▼
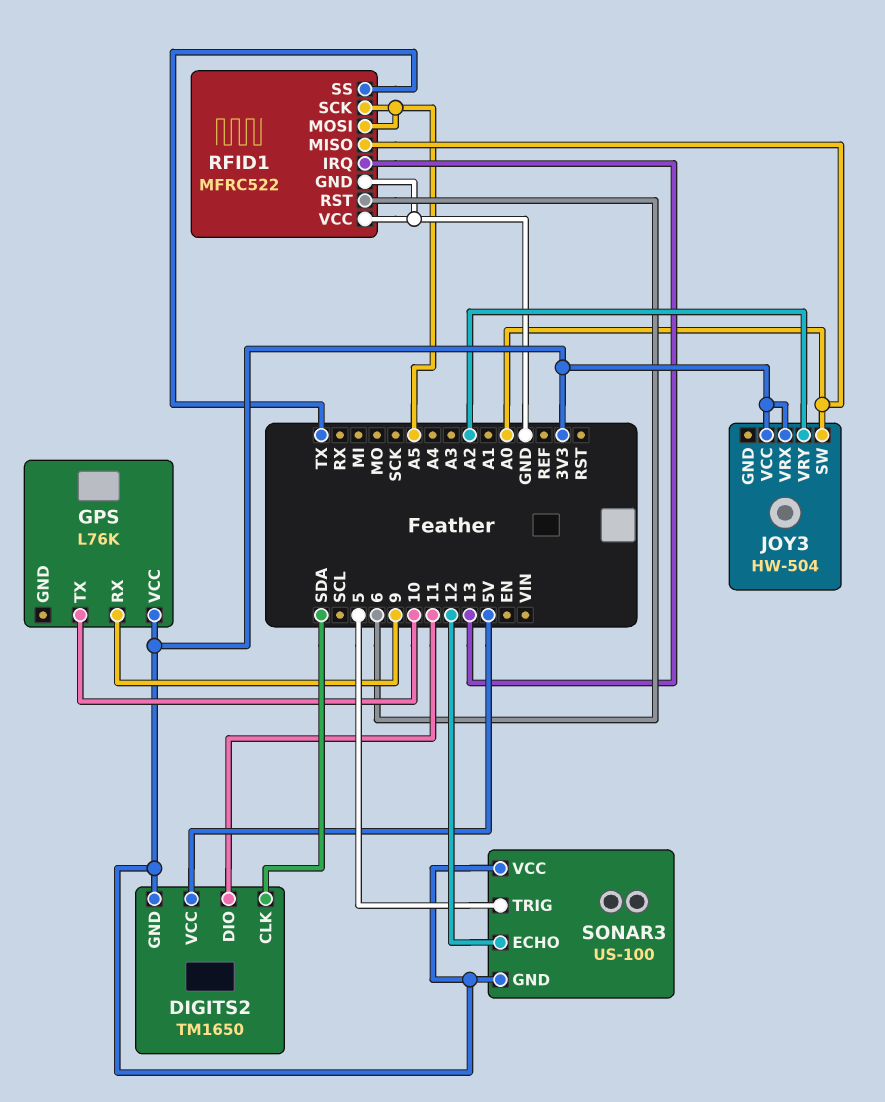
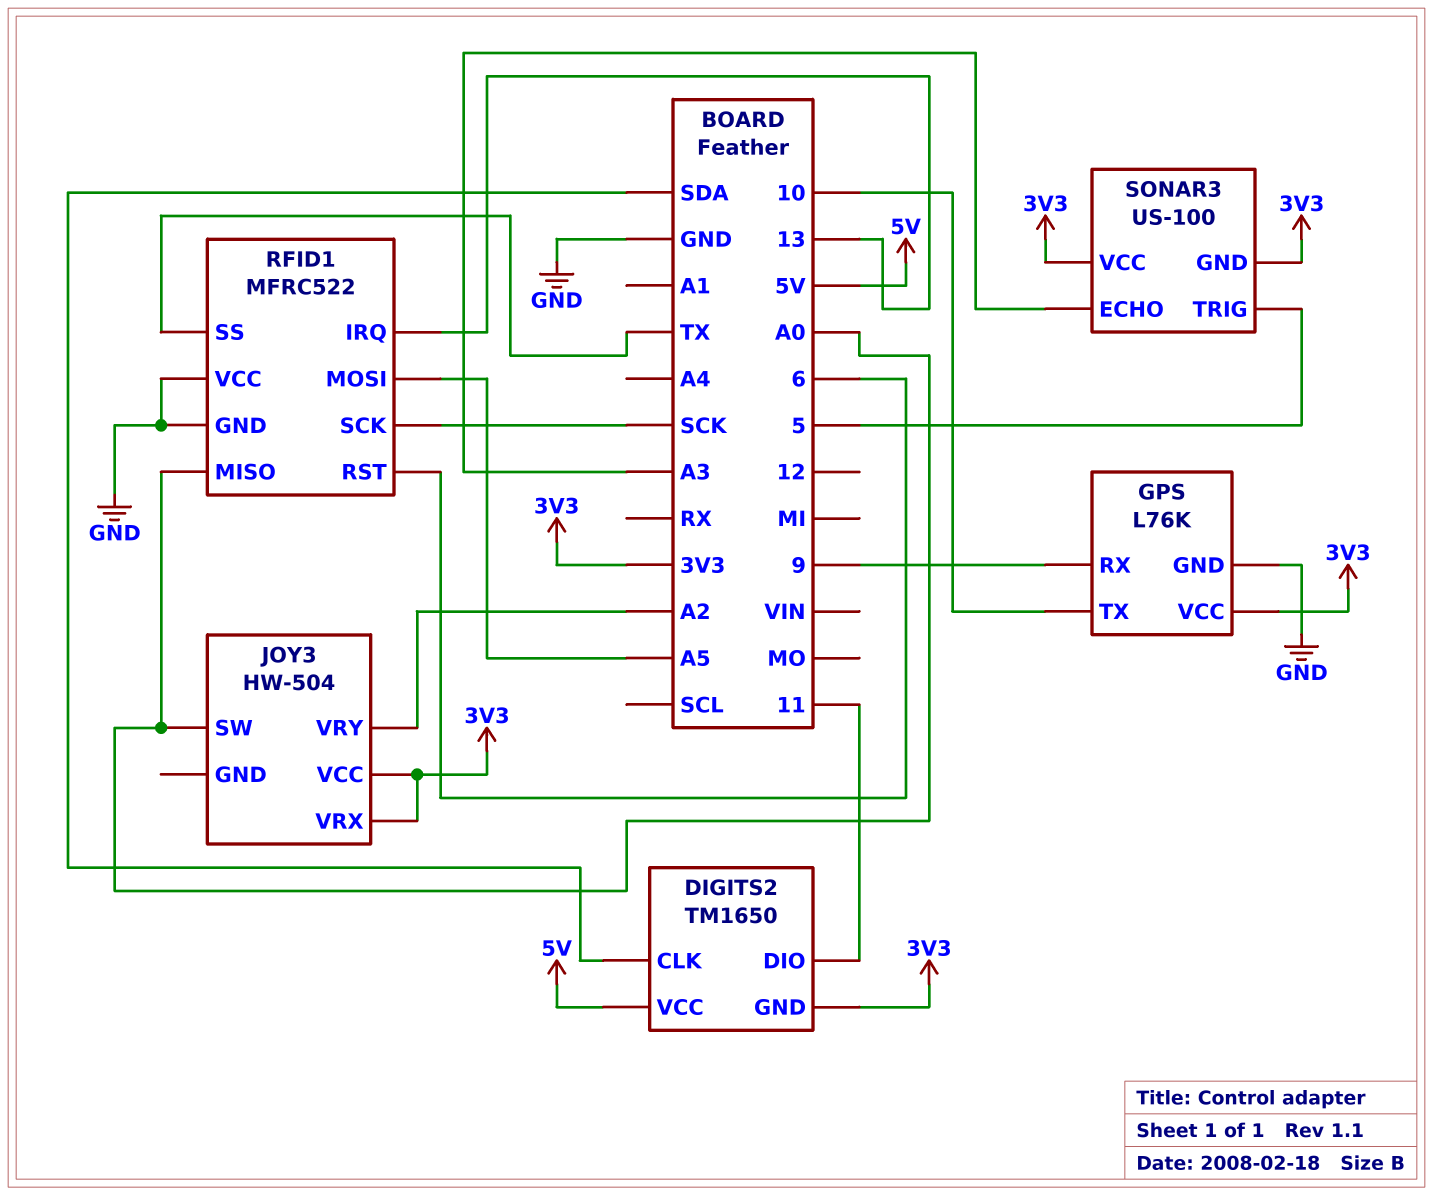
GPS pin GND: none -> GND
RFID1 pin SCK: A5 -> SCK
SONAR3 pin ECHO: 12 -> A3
▲
▼
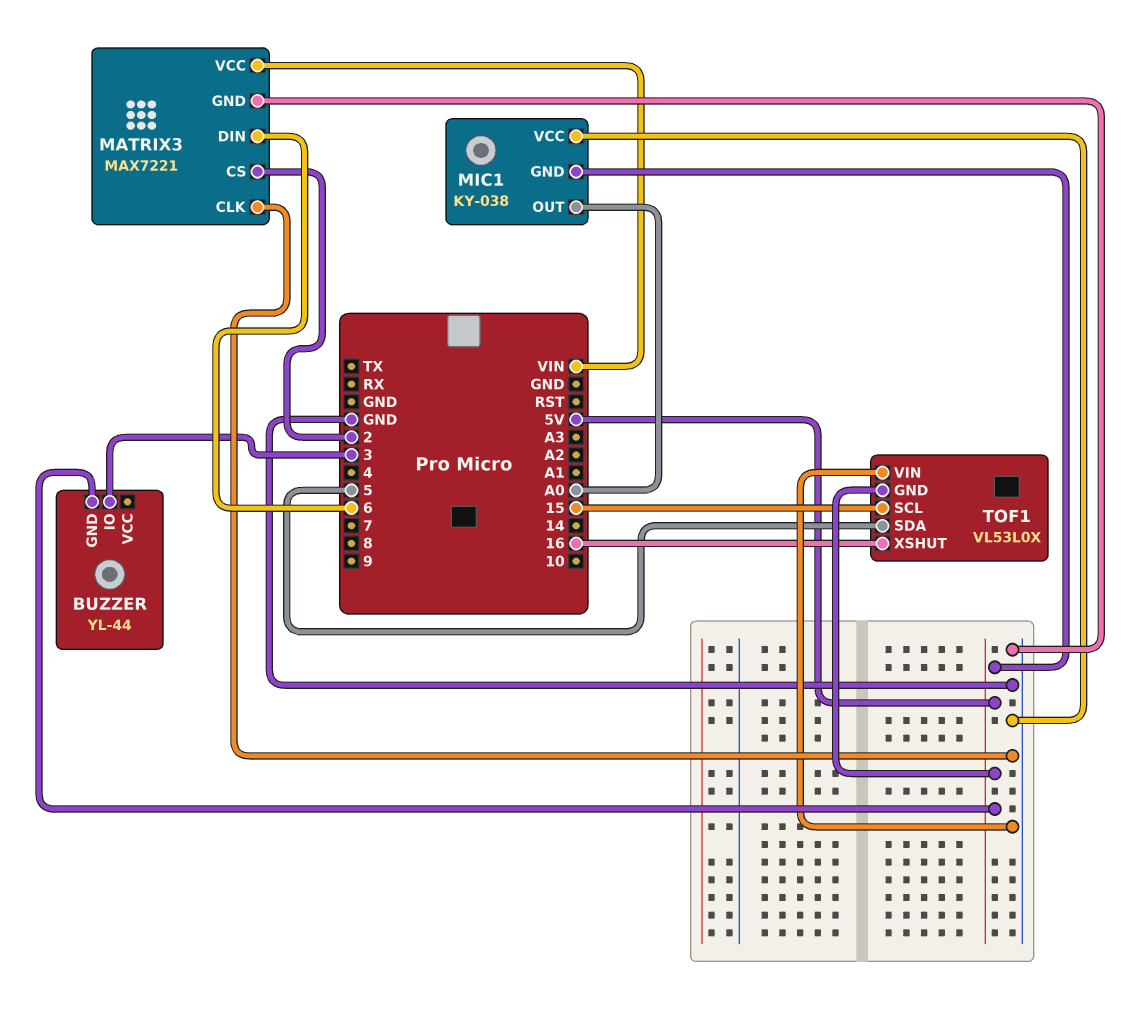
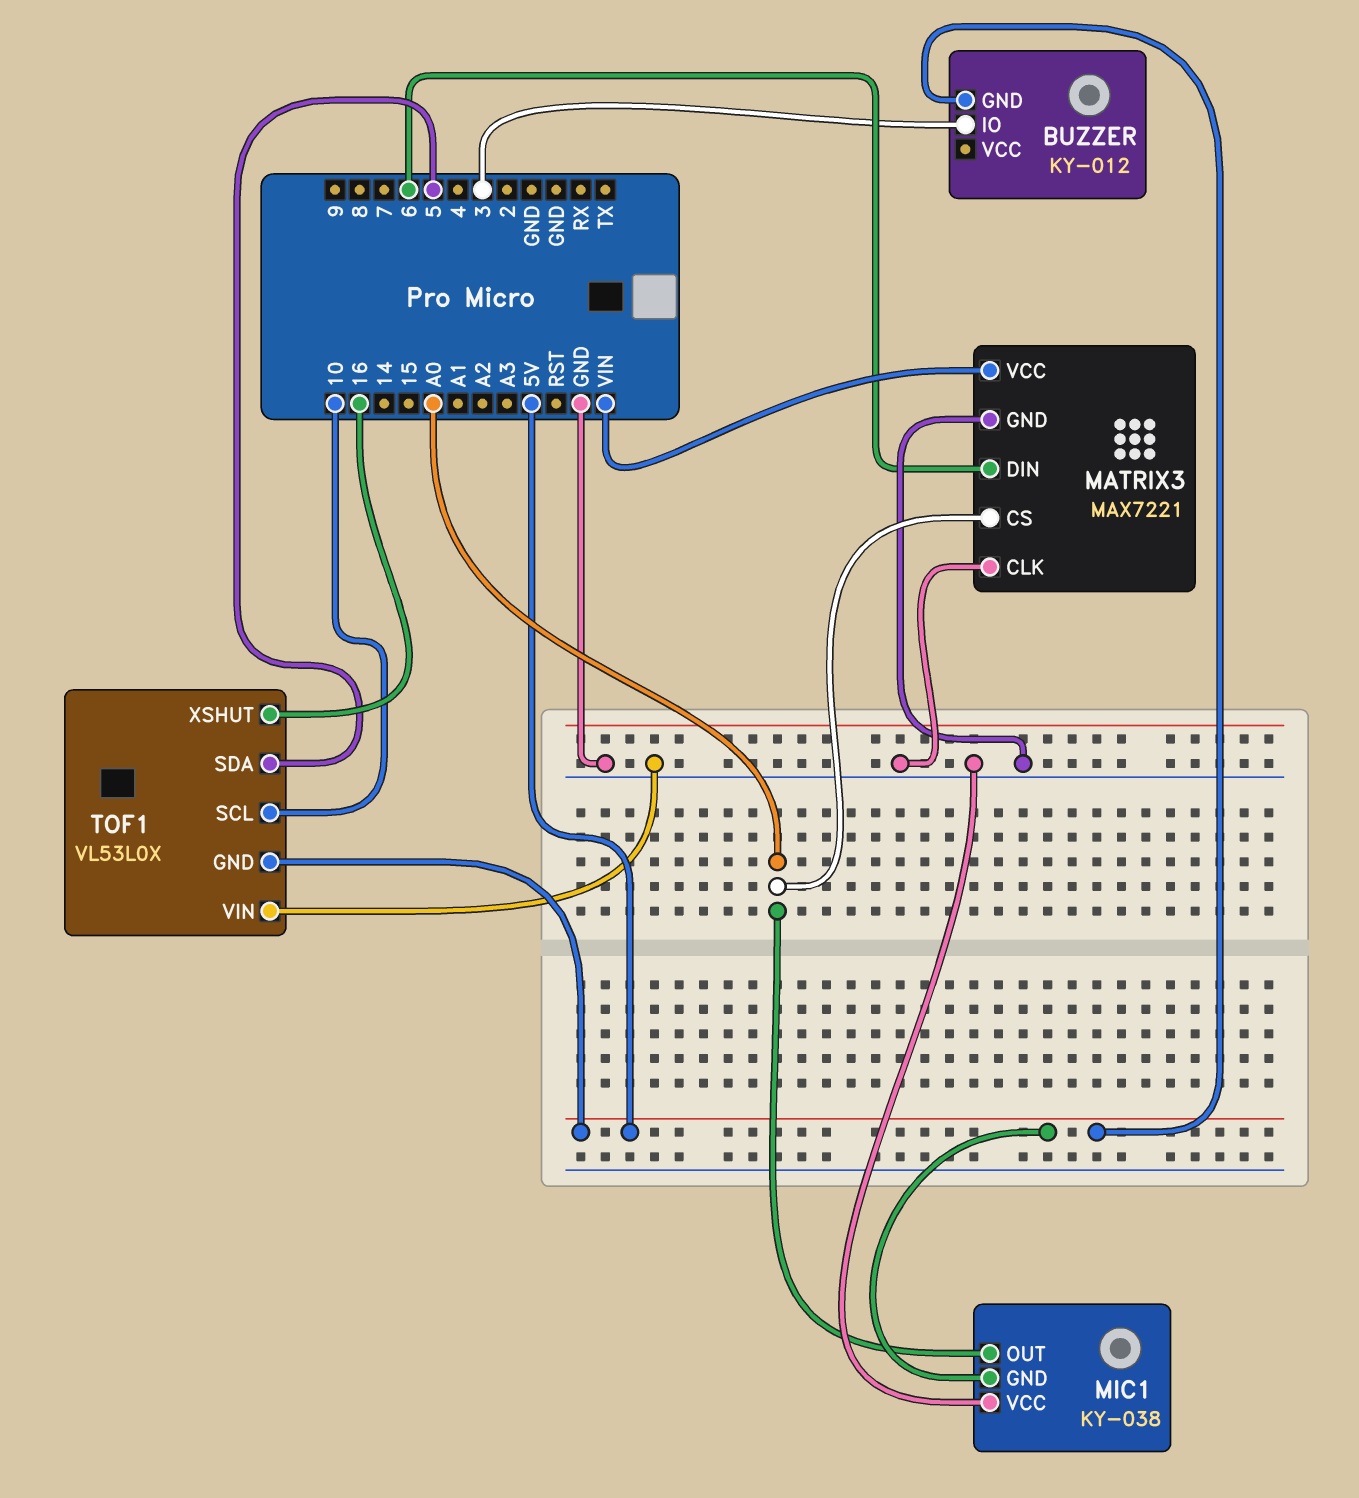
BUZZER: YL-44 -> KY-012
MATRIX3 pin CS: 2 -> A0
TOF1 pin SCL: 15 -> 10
▲
*What to produce:* Out of the material above, output word for word the line with "GPS pin GND: none -> GND", the line with "SONAR3 pin ECHO: 12 -> A3", and all lines between them, with nothing else.

*Answer box:*
GPS pin GND: none -> GND
RFID1 pin SCK: A5 -> SCK
SONAR3 pin ECHO: 12 -> A3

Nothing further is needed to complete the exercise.